Before-and-after change data
"""
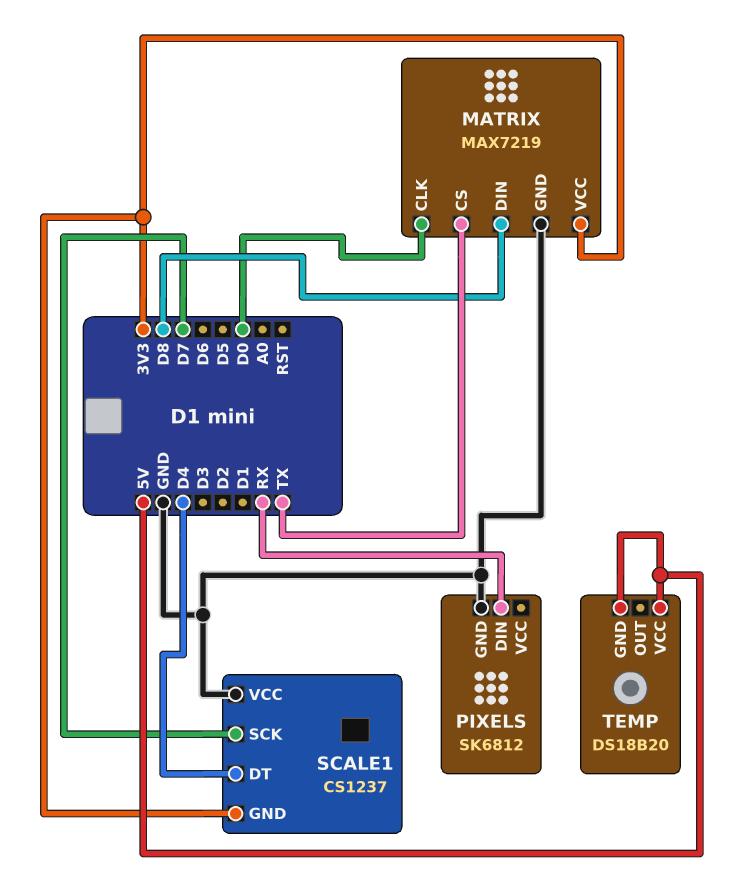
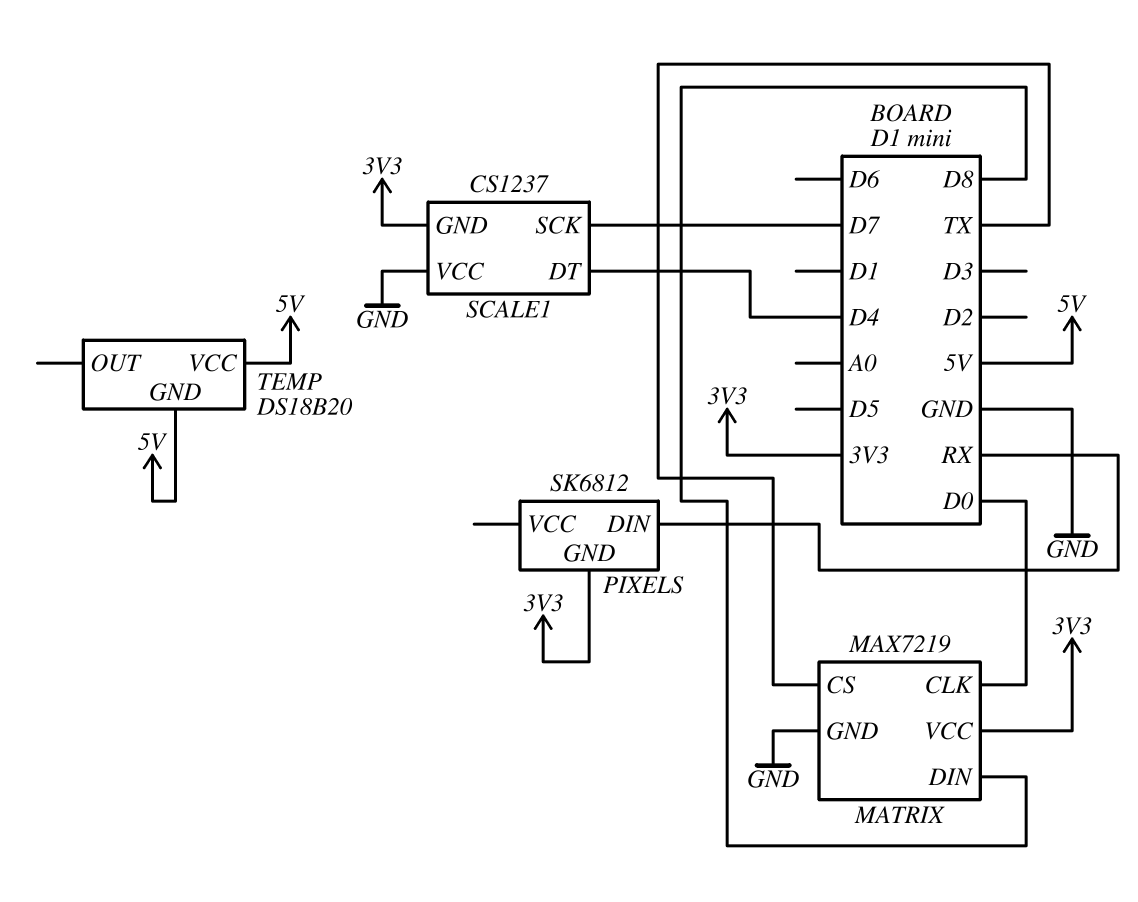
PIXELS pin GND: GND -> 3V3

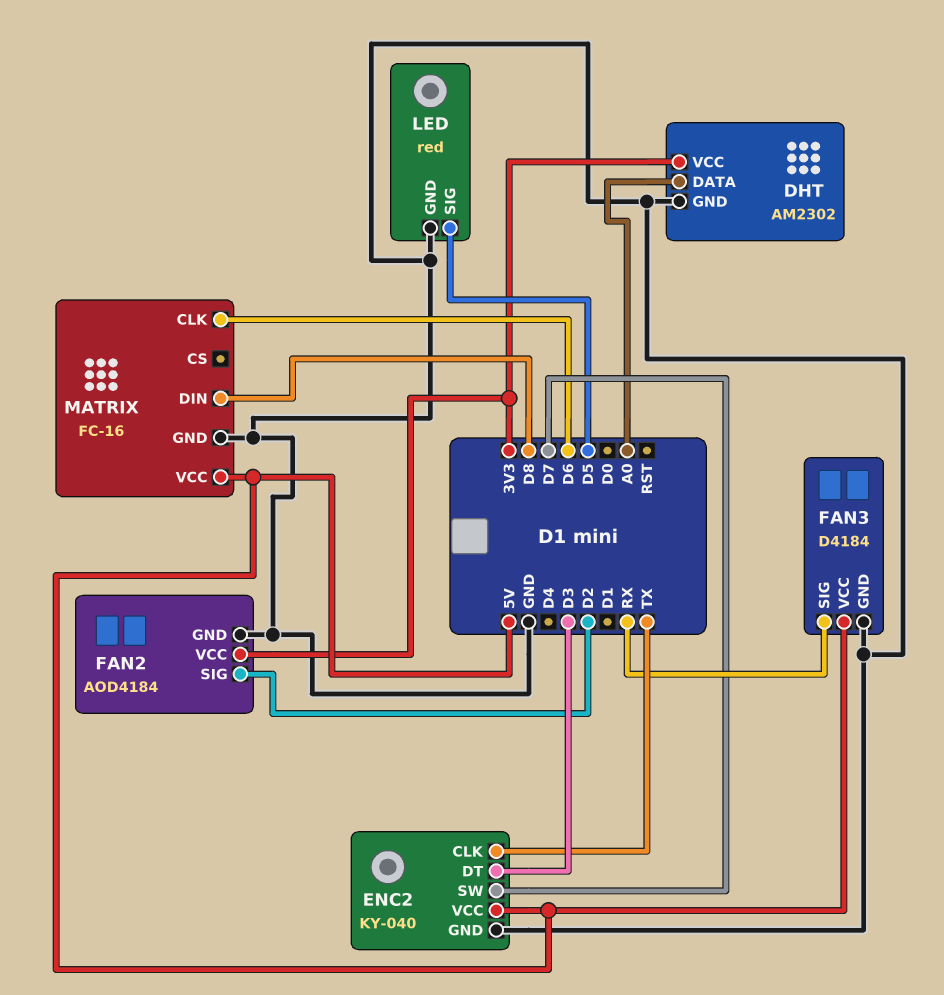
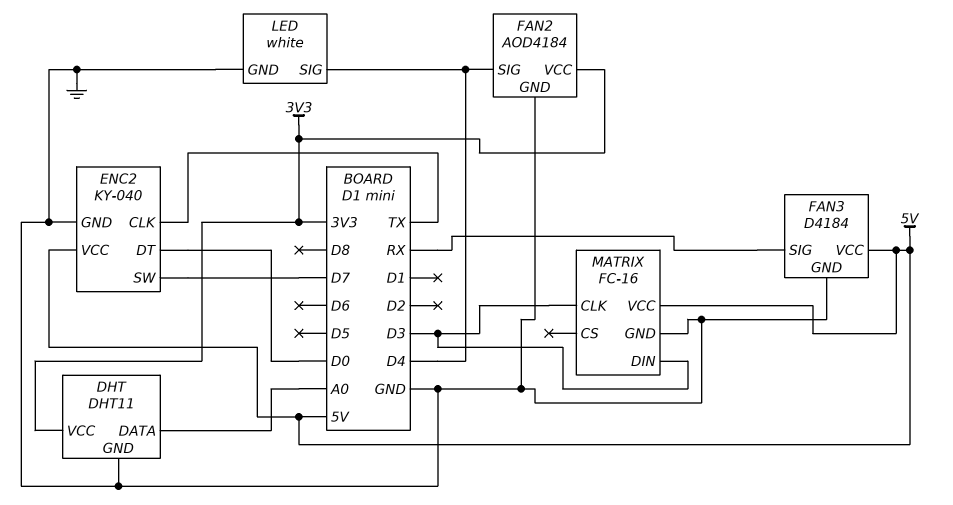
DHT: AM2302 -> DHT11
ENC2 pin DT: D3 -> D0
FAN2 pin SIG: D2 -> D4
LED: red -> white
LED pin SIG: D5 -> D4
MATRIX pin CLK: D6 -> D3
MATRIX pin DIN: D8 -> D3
"""
**What to work on:**
Repeat the data above in full and exactly. Omit every image.

**Result of this exercise:**
PIXELS pin GND: GND -> 3V3

DHT: AM2302 -> DHT11
ENC2 pin DT: D3 -> D0
FAN2 pin SIG: D2 -> D4
LED: red -> white
LED pin SIG: D5 -> D4
MATRIX pin CLK: D6 -> D3
MATRIX pin DIN: D8 -> D3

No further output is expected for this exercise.